Data excerpts
■ ■ ■ ■ ■

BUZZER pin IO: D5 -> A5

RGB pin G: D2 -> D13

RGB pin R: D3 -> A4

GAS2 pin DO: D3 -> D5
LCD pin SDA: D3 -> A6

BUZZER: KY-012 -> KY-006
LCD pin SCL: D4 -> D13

■ ■ ■ ■ ■

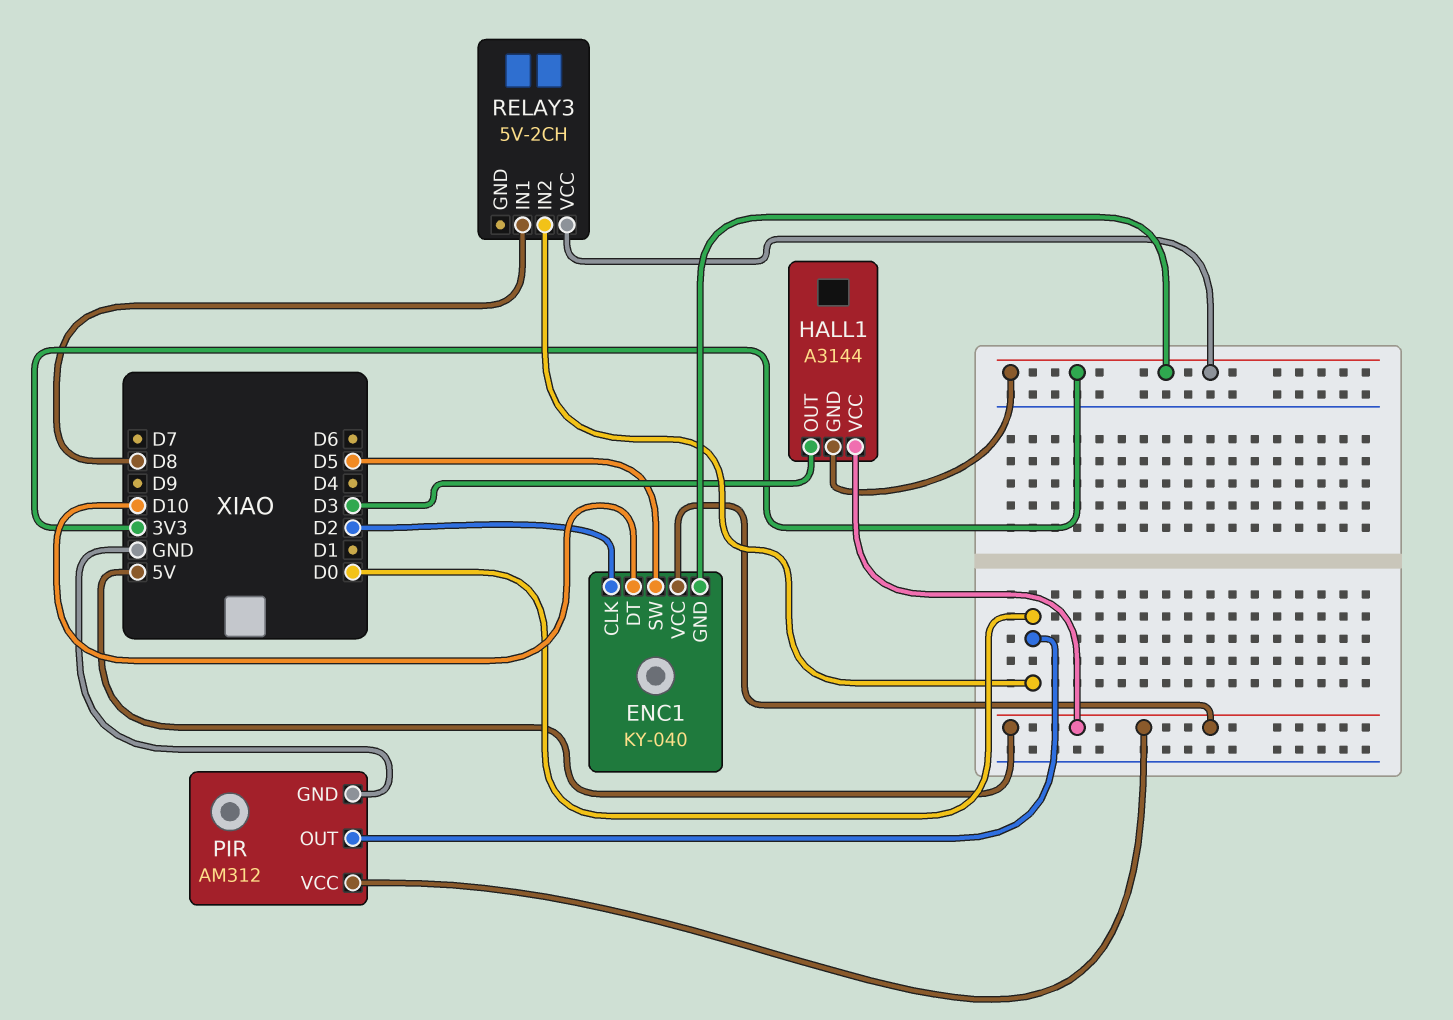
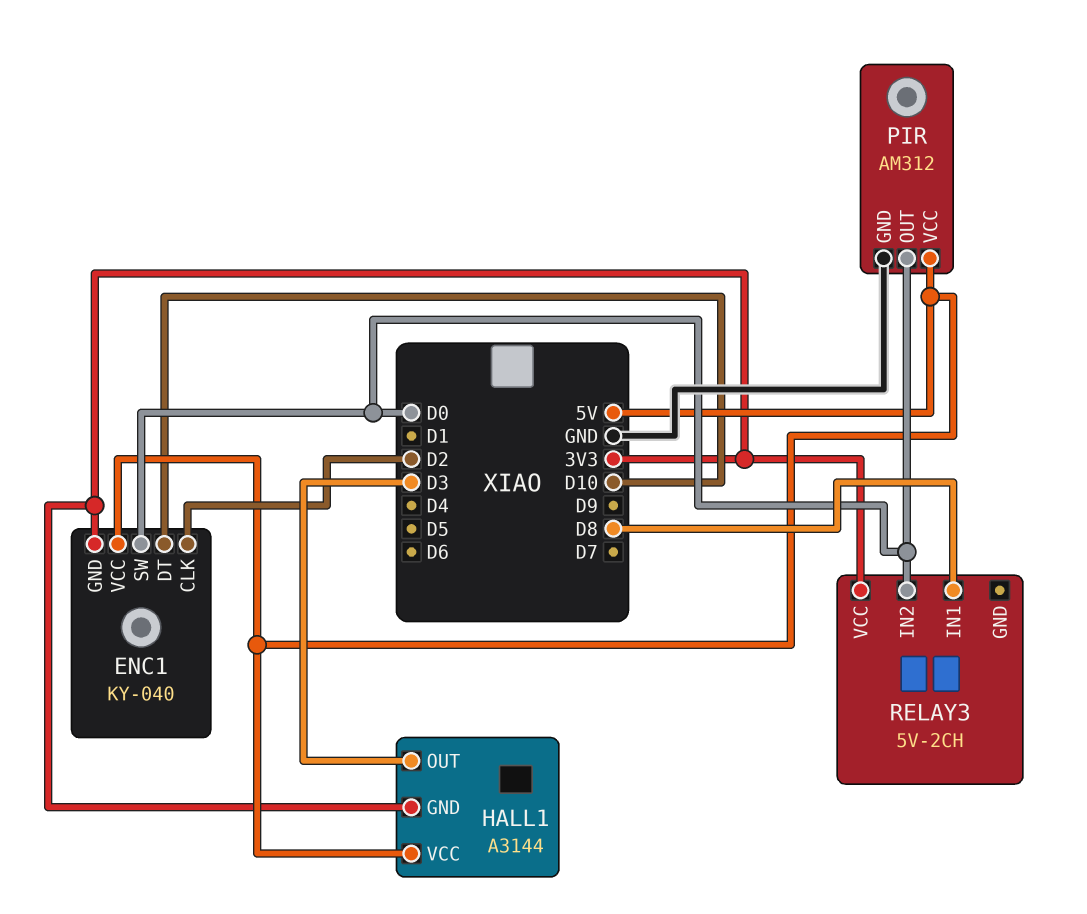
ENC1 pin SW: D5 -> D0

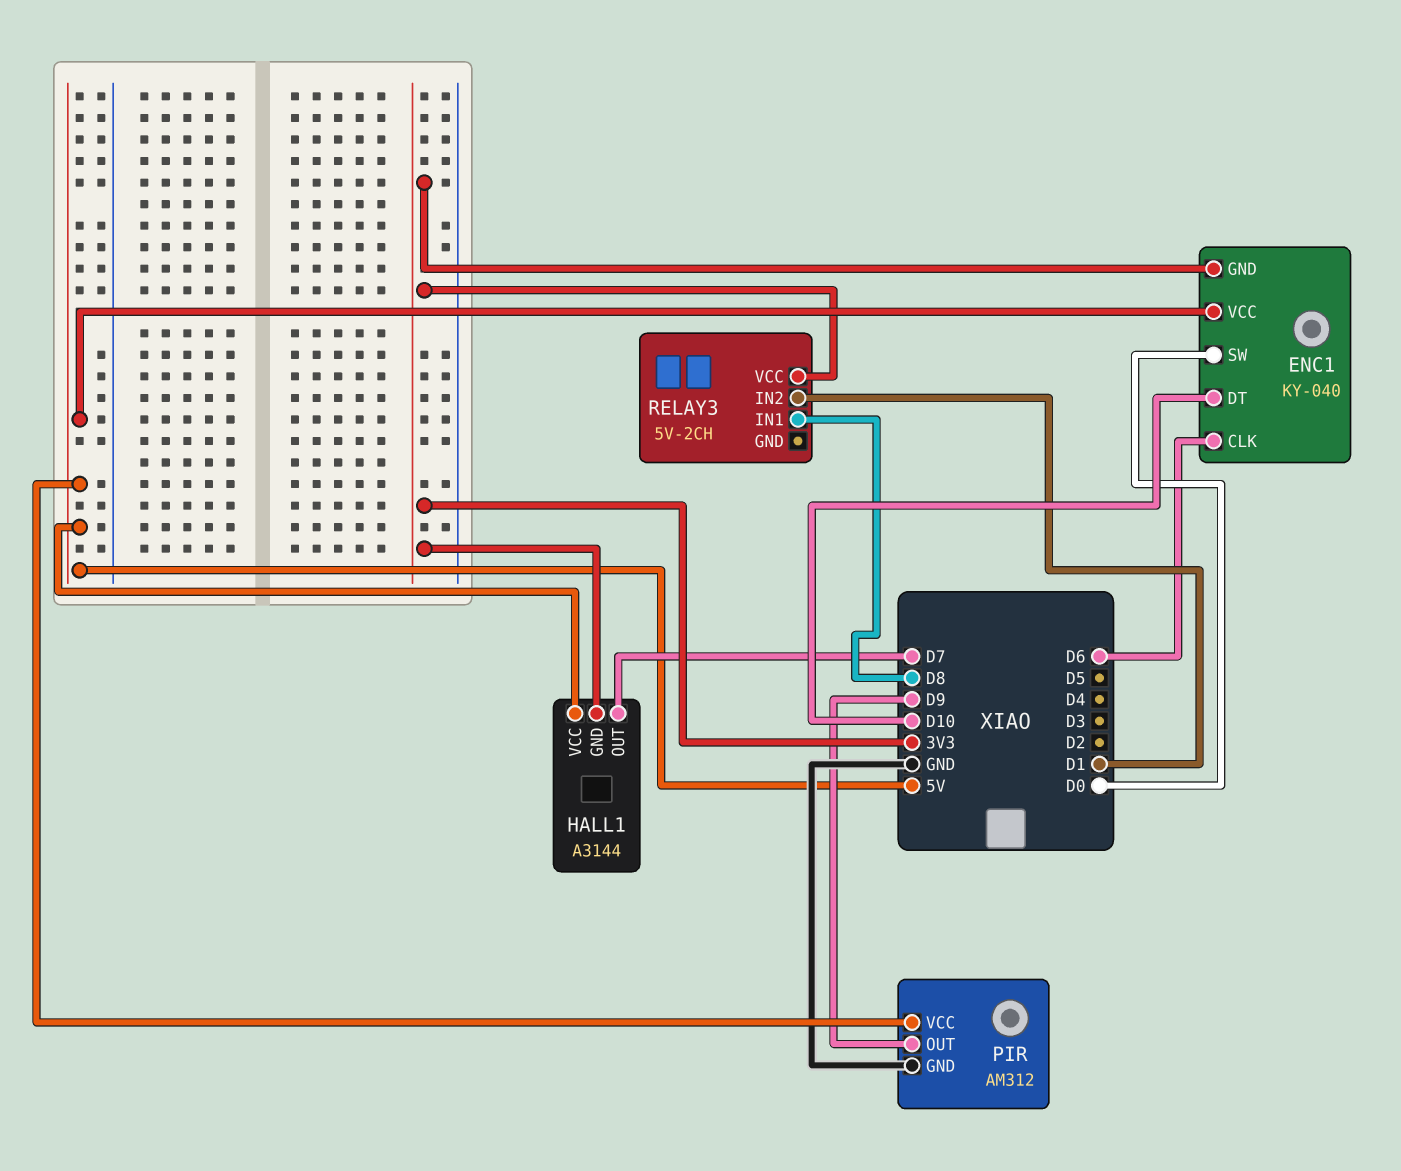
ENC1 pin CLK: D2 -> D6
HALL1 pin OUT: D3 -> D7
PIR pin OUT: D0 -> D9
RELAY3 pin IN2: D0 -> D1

■ ■ ■ ■ ■

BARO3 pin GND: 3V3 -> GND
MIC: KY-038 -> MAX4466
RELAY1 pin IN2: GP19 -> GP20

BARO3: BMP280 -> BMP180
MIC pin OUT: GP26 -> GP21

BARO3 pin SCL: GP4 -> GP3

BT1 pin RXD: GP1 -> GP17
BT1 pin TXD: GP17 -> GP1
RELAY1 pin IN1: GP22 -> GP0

■ ■ ■ ■ ■

*Problem to solve*: Using the data above, give again exactly the lines starting at the one holding "ENC1 pin SW: D5 -> D0" and ending at the one holding "RELAY3 pin IN2: D0 -> D1", inclusive, and nothing more. Omit the pictures.

*Output*:
ENC1 pin SW: D5 -> D0

ENC1 pin CLK: D2 -> D6
HALL1 pin OUT: D3 -> D7
PIR pin OUT: D0 -> D9
RELAY3 pin IN2: D0 -> D1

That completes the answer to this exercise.